TASK DETAILS: Quote, word for word, the line containing "yellow brick D8:E8" and all lines that follow it to the end of the records, with no pictures.

MATERIAL TO PROCESS:
- - -

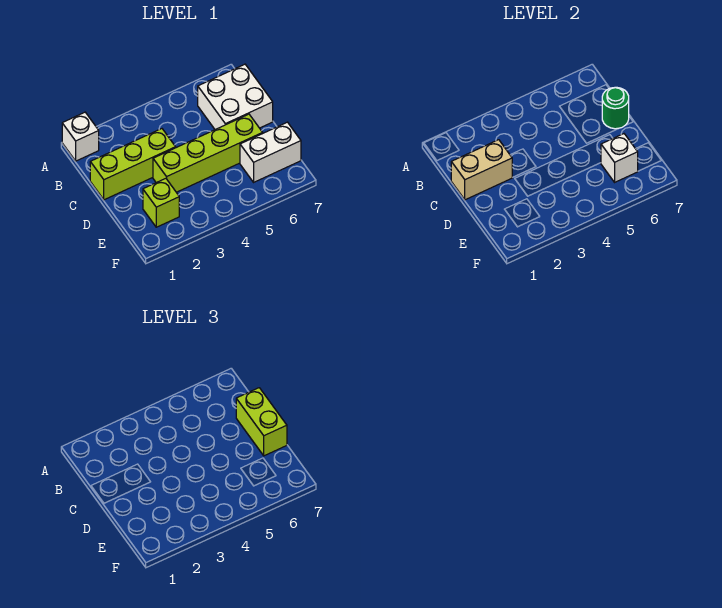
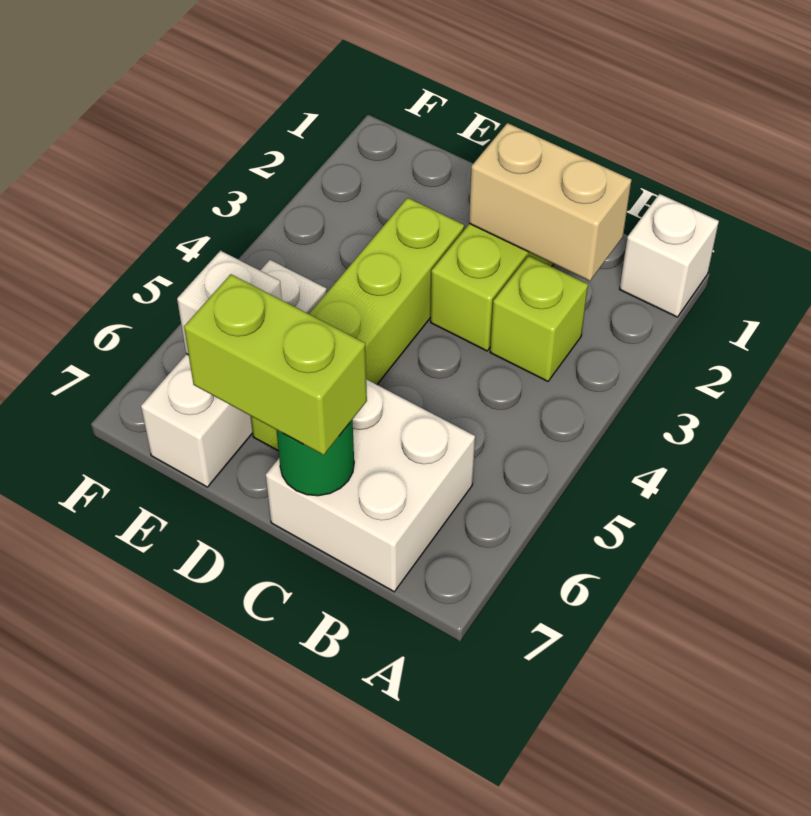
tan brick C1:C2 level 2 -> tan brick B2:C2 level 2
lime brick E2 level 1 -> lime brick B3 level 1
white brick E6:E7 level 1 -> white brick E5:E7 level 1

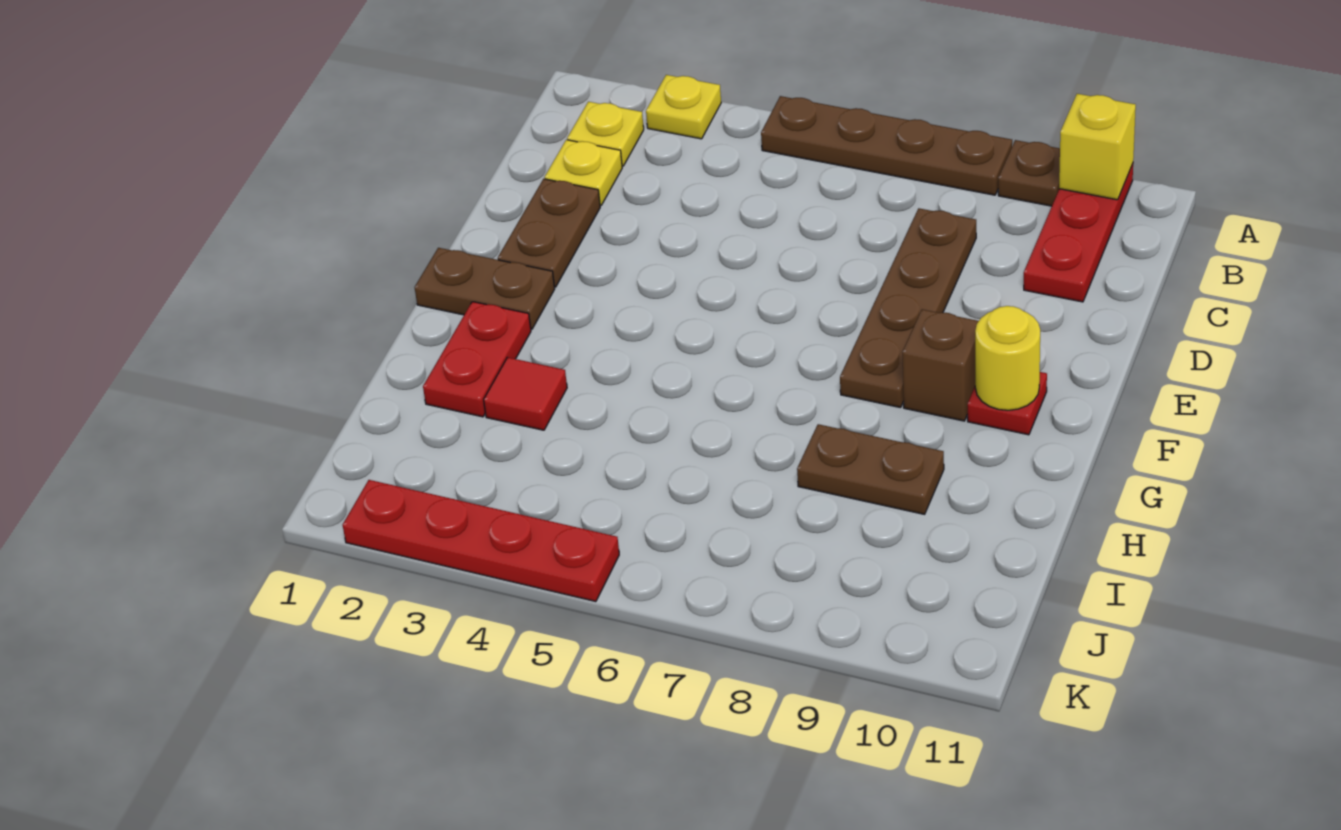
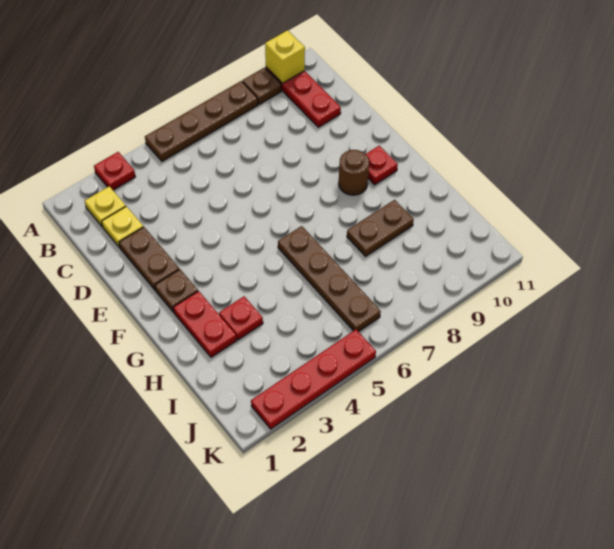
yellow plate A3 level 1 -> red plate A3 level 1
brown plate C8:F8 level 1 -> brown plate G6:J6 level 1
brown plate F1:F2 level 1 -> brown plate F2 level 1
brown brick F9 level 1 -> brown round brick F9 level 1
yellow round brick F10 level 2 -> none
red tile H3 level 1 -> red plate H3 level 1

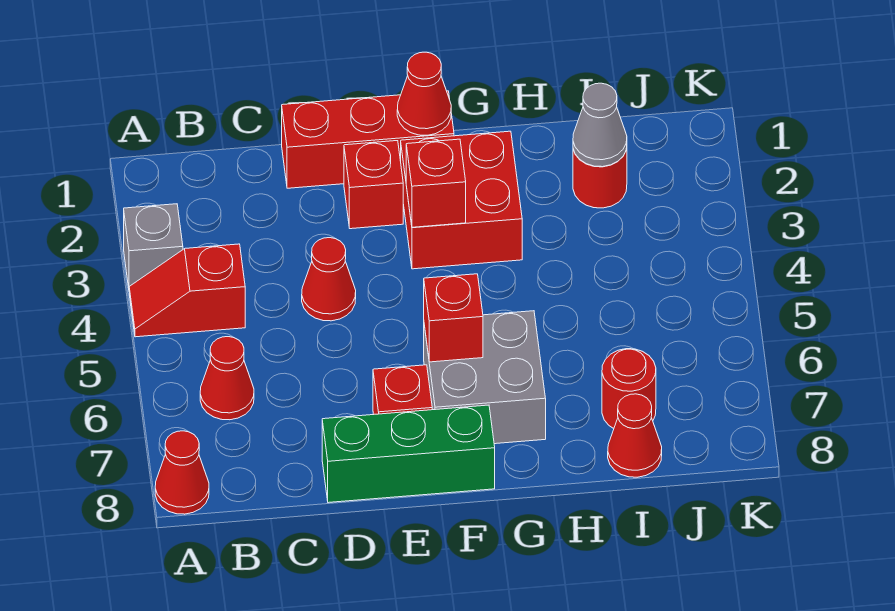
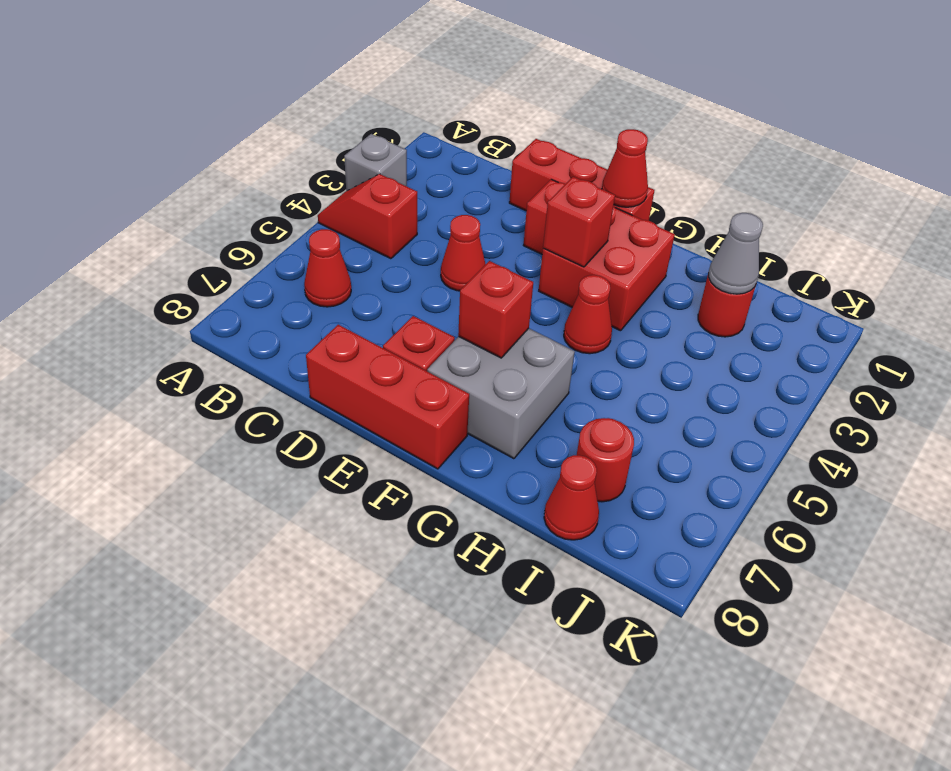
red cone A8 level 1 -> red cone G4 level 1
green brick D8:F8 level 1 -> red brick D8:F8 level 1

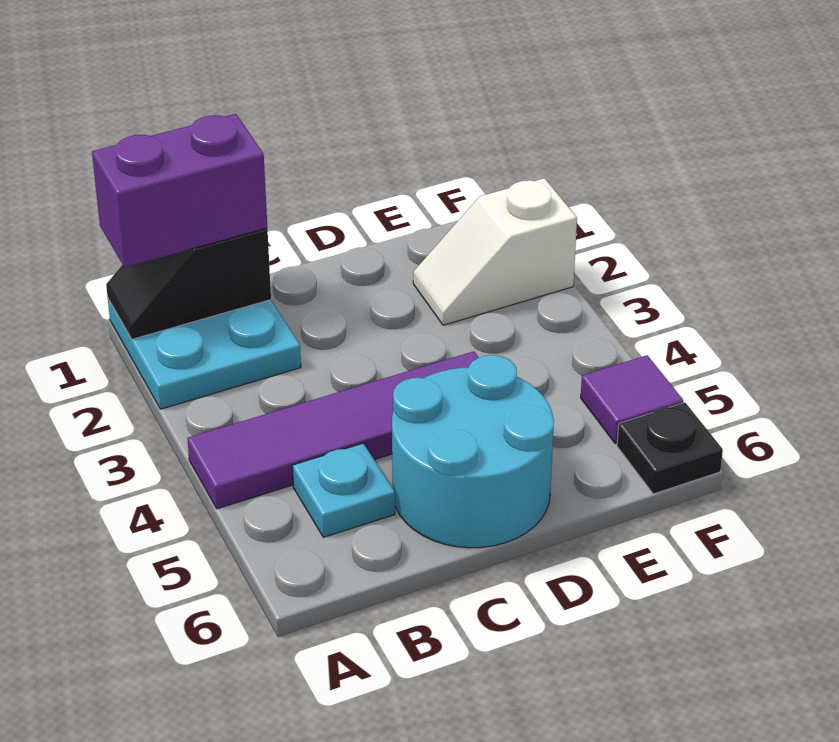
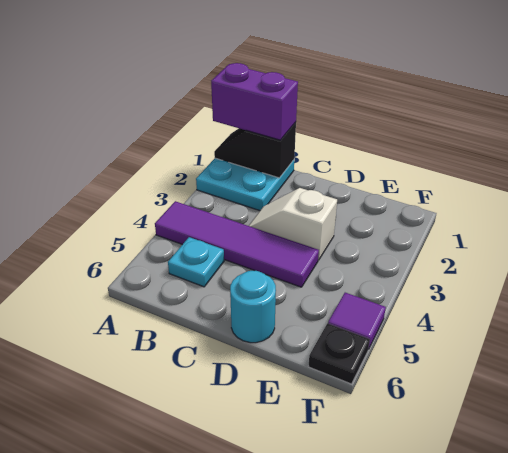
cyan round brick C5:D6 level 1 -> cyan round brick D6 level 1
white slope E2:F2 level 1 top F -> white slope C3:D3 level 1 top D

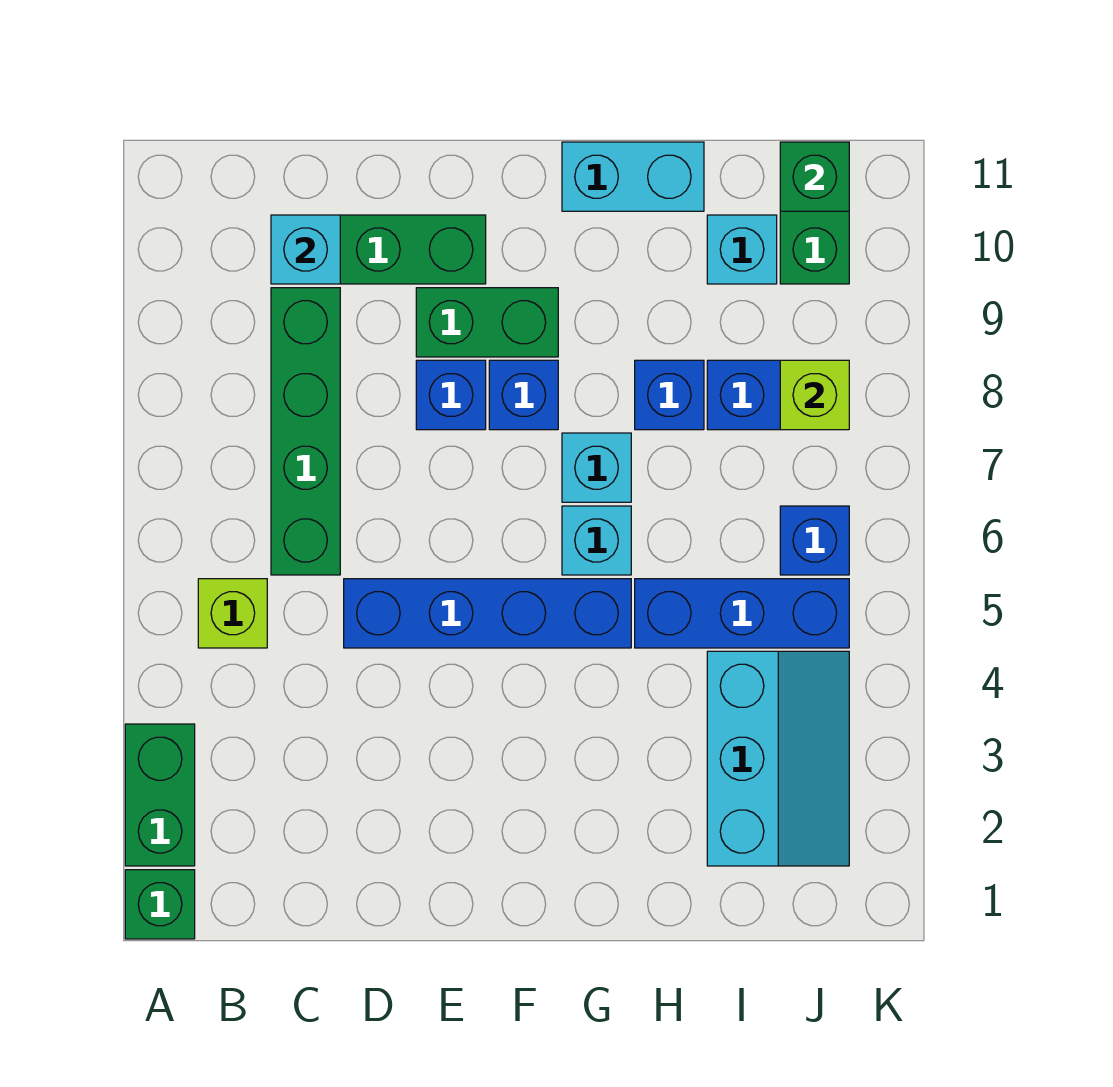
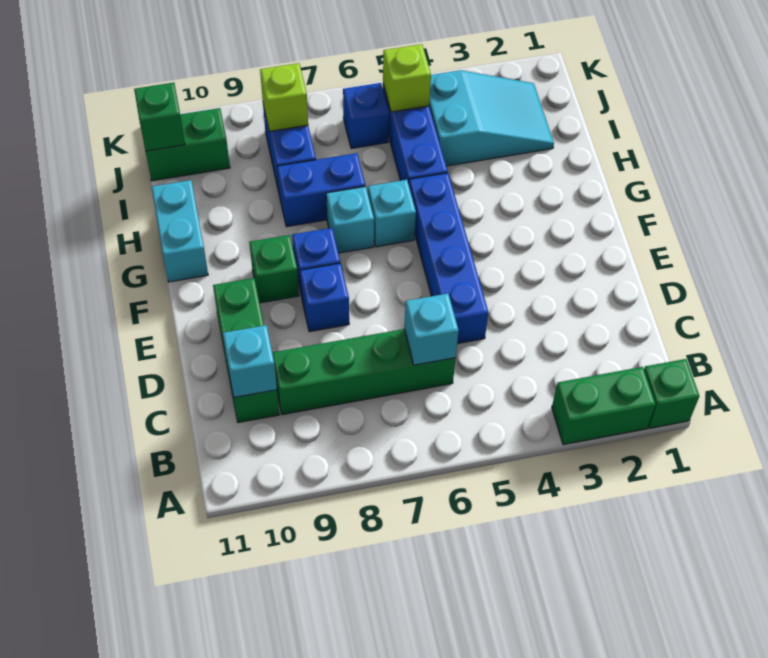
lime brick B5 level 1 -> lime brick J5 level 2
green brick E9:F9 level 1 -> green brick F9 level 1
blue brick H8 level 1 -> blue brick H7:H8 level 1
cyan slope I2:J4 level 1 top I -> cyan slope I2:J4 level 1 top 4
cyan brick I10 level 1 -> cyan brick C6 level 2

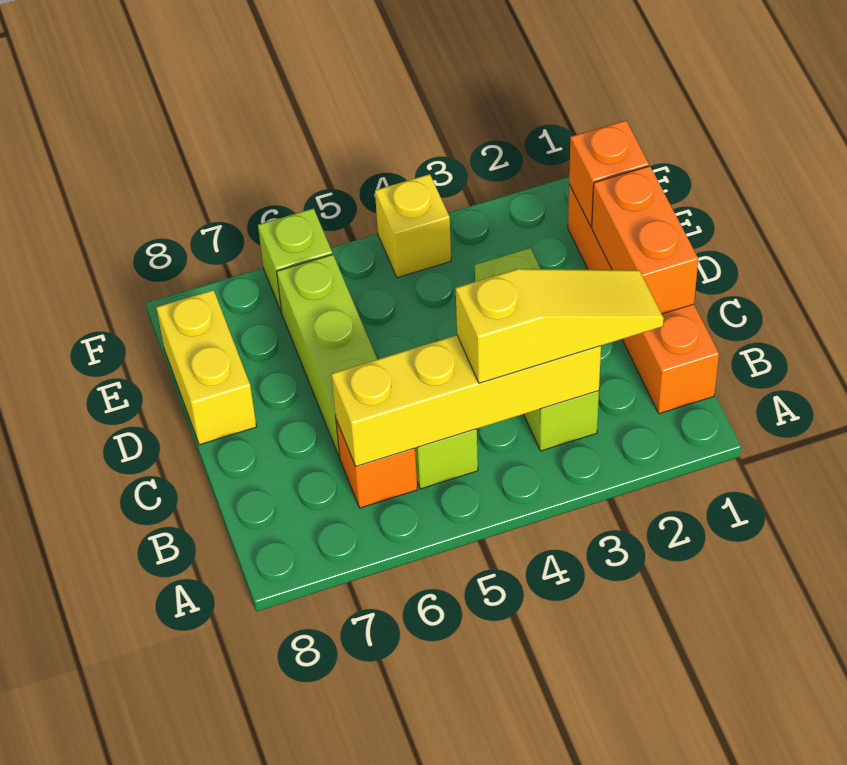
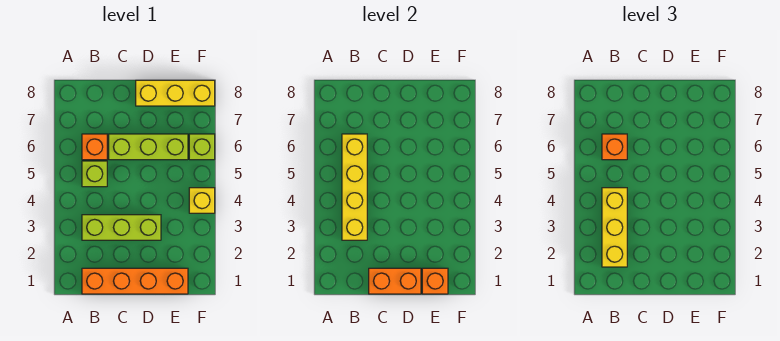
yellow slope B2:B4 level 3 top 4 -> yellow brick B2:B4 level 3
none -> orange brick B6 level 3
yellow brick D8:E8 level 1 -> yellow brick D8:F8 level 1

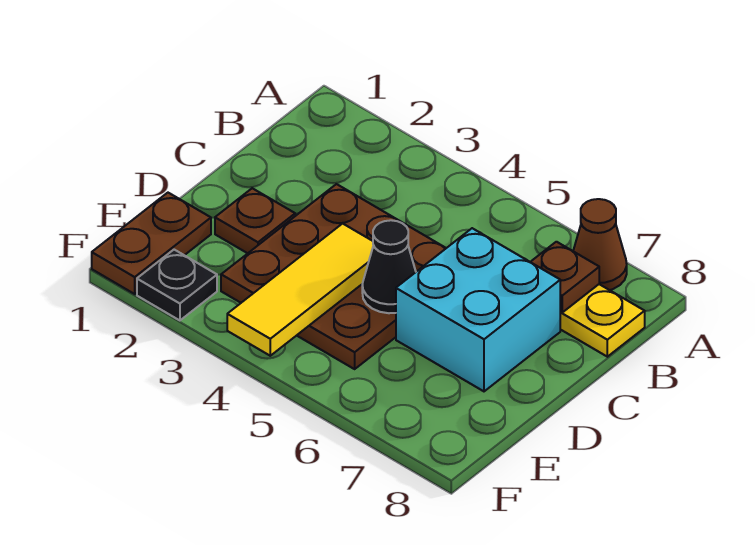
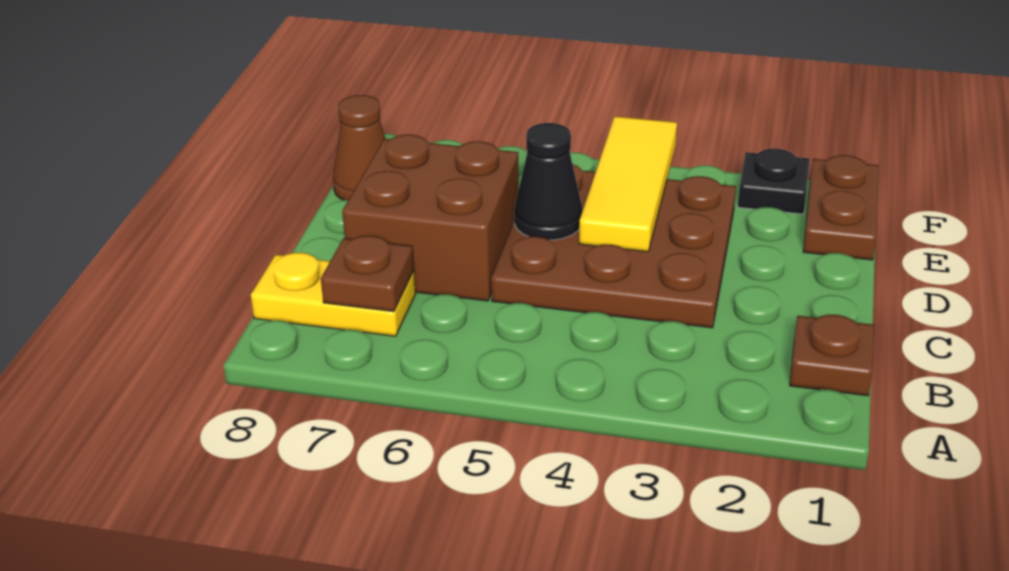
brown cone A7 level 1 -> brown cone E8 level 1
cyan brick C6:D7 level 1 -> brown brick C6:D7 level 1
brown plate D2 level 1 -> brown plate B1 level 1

- - -

PROBLEM SOLUTION:
yellow brick D8:E8 level 1 -> yellow brick D8:F8 level 1

brown cone A7 level 1 -> brown cone E8 level 1
cyan brick C6:D7 level 1 -> brown brick C6:D7 level 1
brown plate D2 level 1 -> brown plate B1 level 1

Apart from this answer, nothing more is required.